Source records
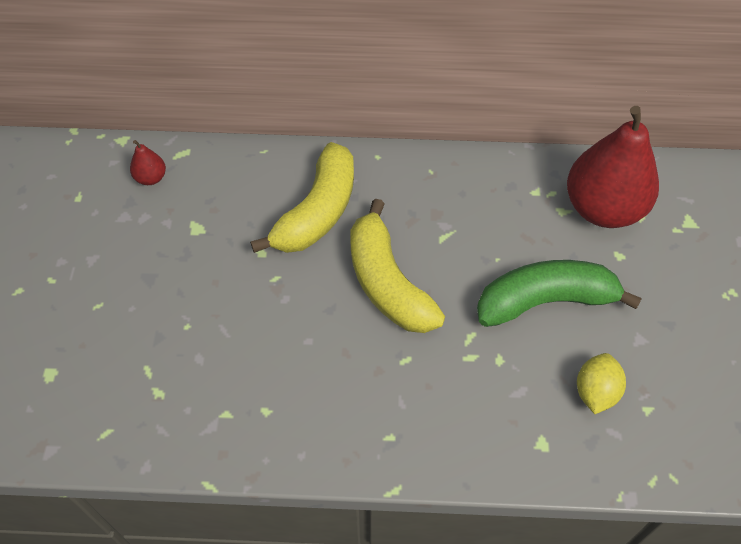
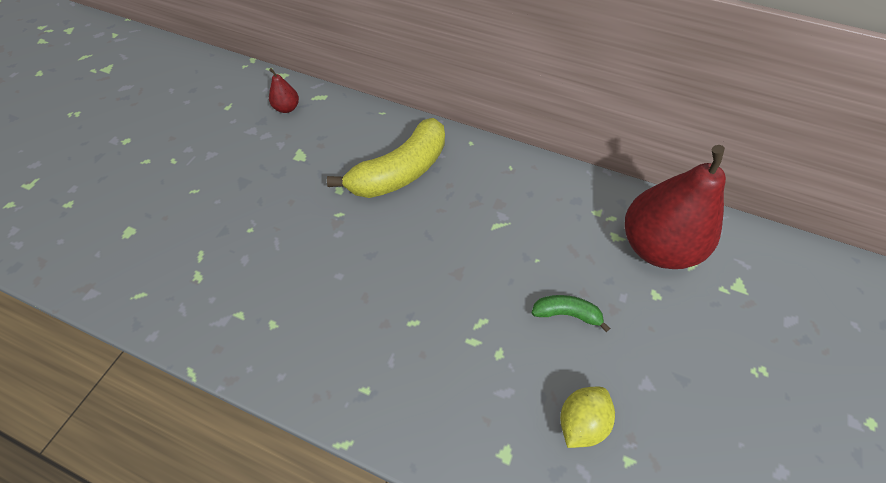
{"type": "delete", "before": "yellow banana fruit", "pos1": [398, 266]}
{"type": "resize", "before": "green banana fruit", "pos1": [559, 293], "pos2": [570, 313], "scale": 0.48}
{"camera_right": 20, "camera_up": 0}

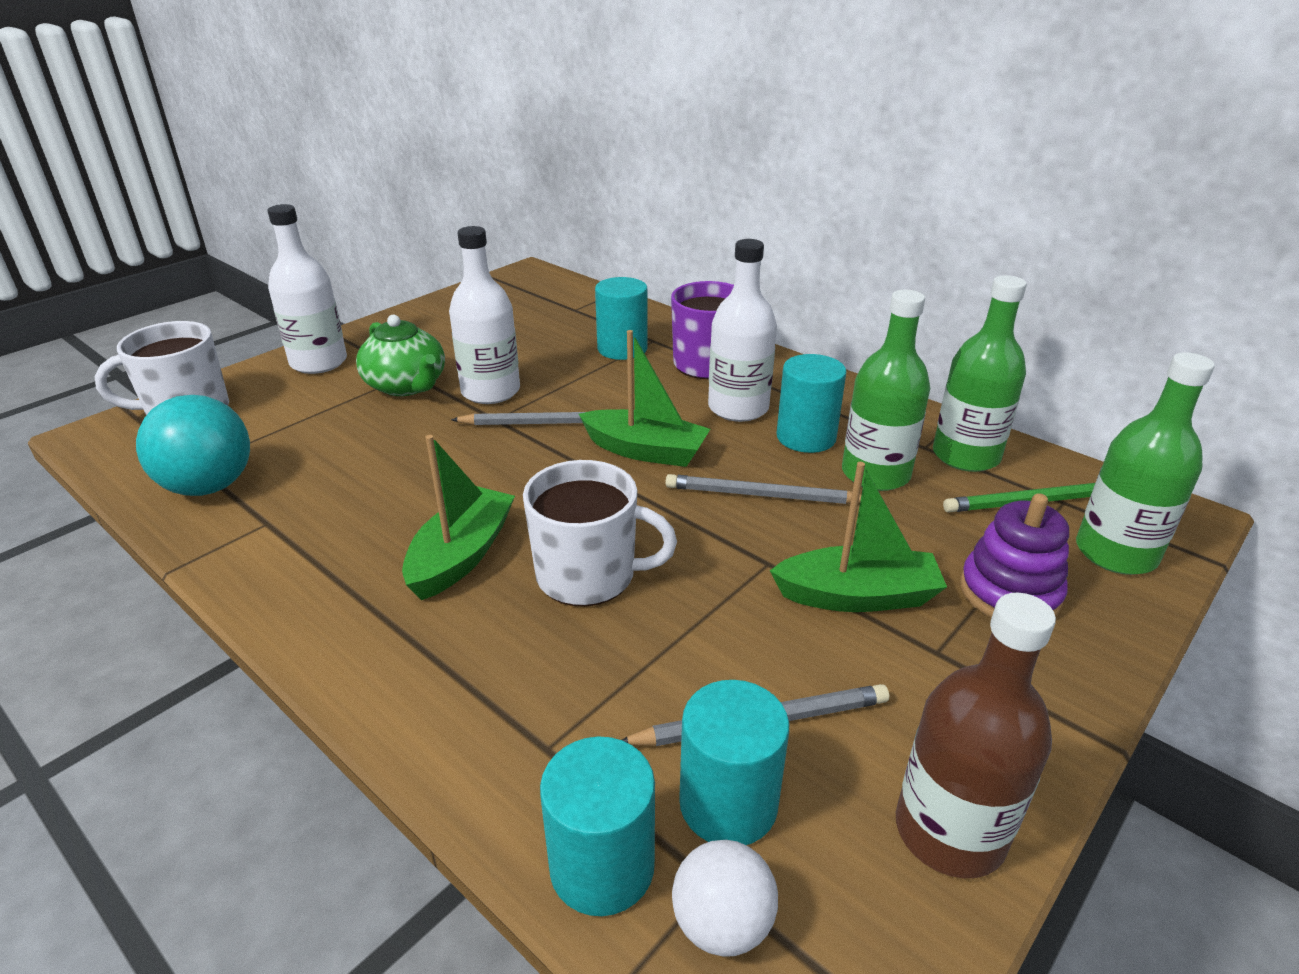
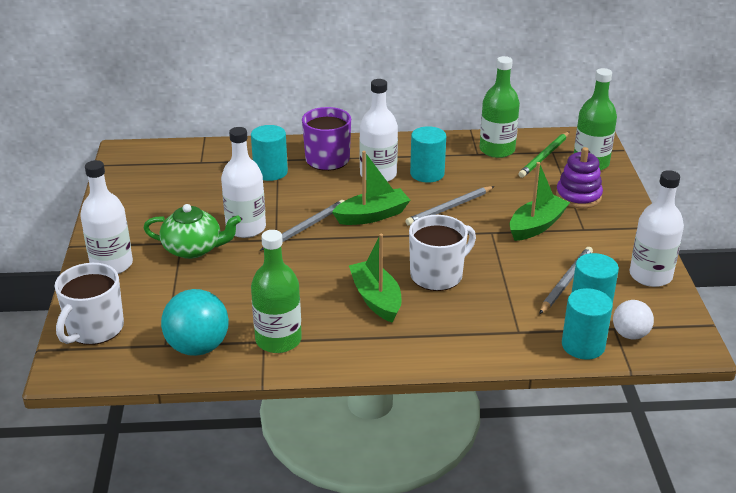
{"type": "move", "before": "green bottle", "pos1": [886, 390], "pos2": [276, 291]}
{"type": "recolor", "before": "russet bottle", "after": "snow-white bottle", "pos1": [976, 735], "pos2": [656, 228]}
{"camera_right": -45, "camera_up": 0}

- _DIRECTIONS FOR THIS TASK_:
The expected answer is a copy of each line in the records that holds the word "fruit".

- _EXERCISE ANSWER_:
{"type": "delete", "before": "yellow banana fruit", "pos1": [398, 266]}
{"type": "resize", "before": "green banana fruit", "pos1": [559, 293], "pos2": [570, 313], "scale": 0.48}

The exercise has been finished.